## Activity:
Output all entries verbatim, dropping pictures.

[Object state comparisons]
····················

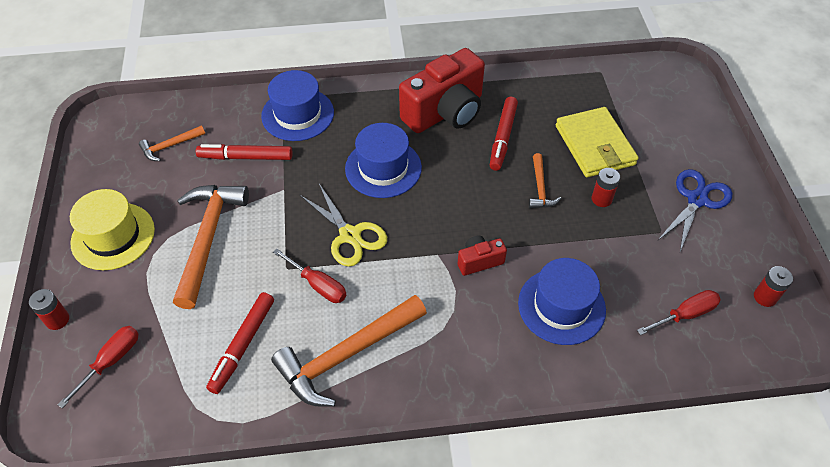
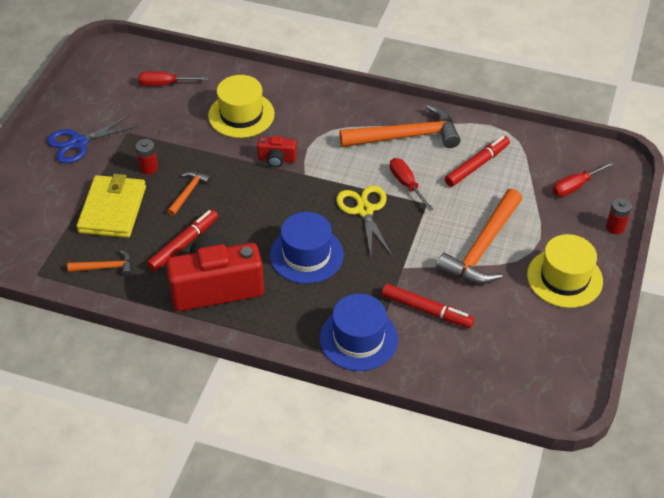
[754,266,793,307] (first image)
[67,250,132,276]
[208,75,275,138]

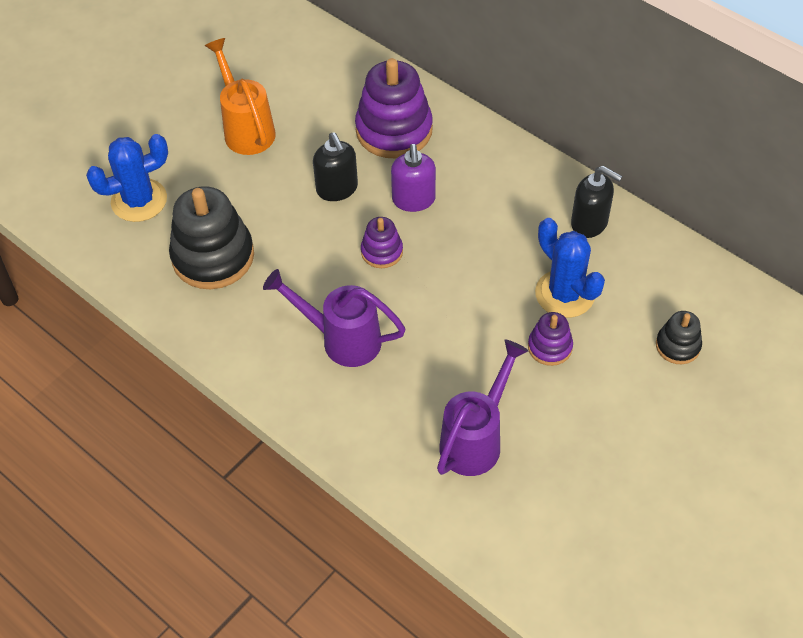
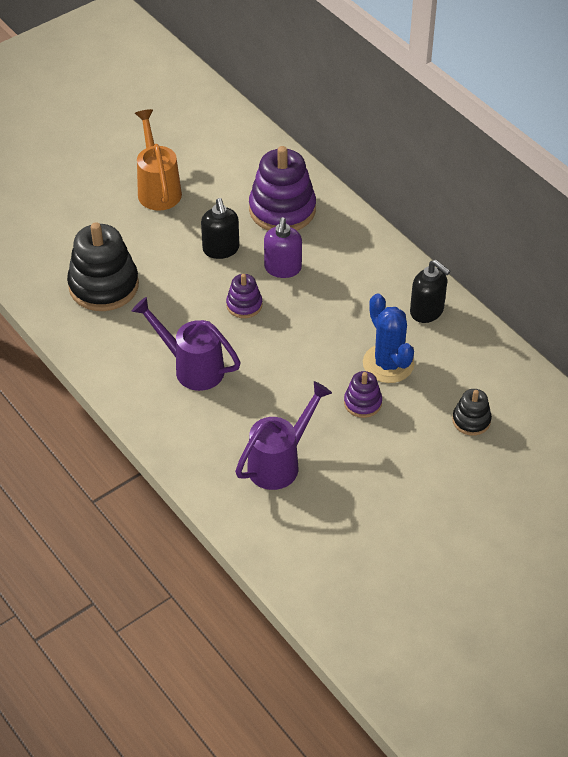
[86,134,168,222] (first image)

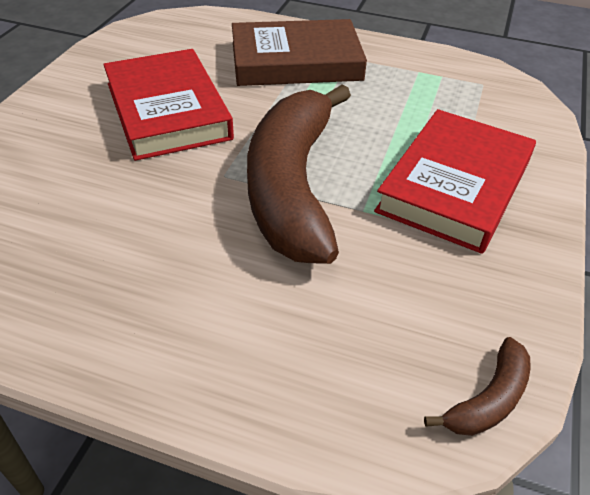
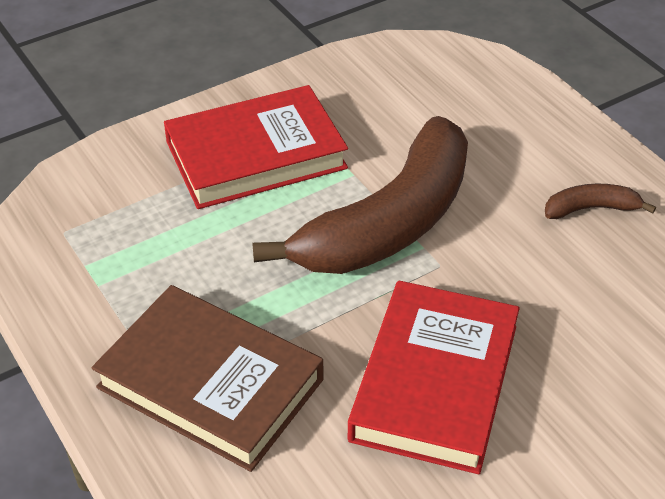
[545,184,656,219]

····················

## Task result:
[754,266,793,307] (first image)
[67,250,132,276]
[208,75,275,138]

[86,134,168,222] (first image)

[545,184,656,219]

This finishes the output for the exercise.